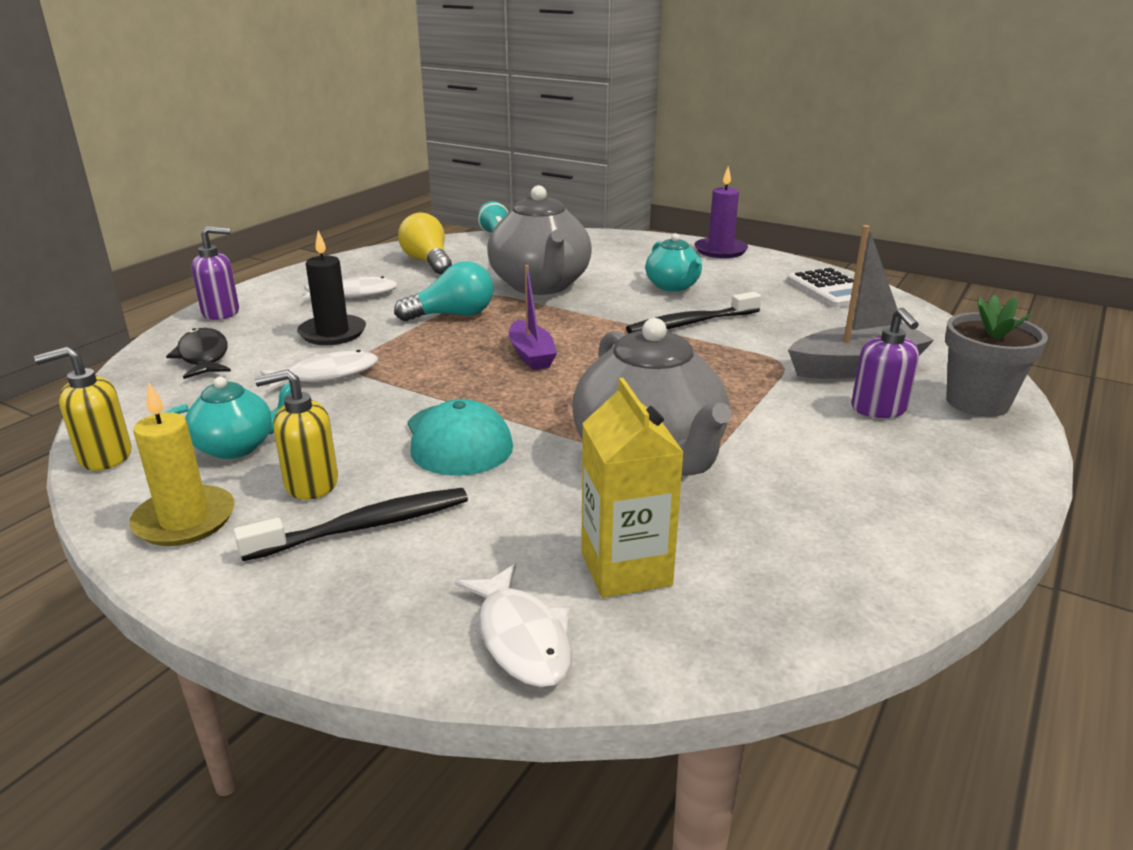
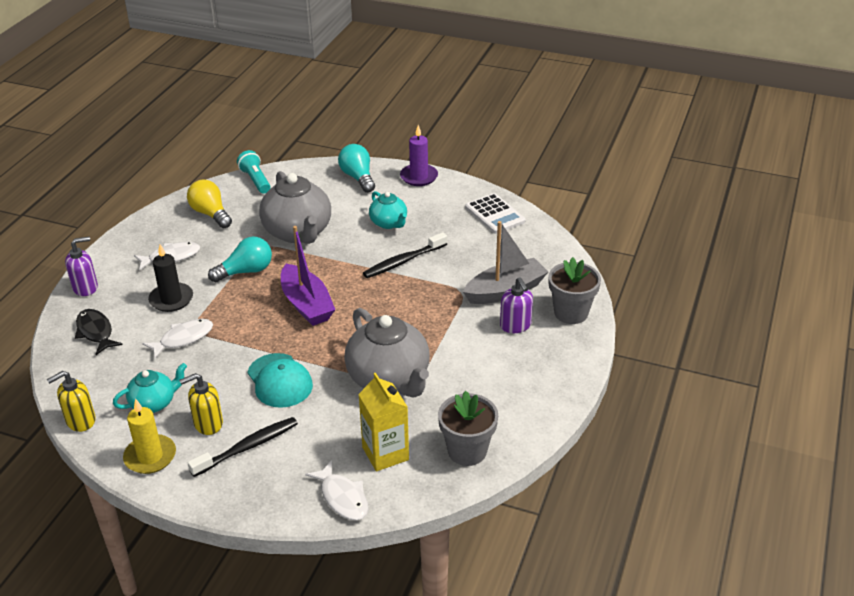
camera: 10 degrees left, 10 degrees up
(531, 355) = (306, 304): purple boat -> purple boat, size x1.57
(636, 246) = (358, 177): none -> turquoise light bulb
(797, 585) = (467, 451): none -> grey flower pot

****************************************

→ THE TASK: Write all the lines above out again exactly, minus the images.

→ OUTPUT:
camera: 10 degrees left, 10 degrees up
(531, 355) = (306, 304): purple boat -> purple boat, size x1.57
(636, 246) = (358, 177): none -> turquoise light bulb
(797, 585) = (467, 451): none -> grey flower pot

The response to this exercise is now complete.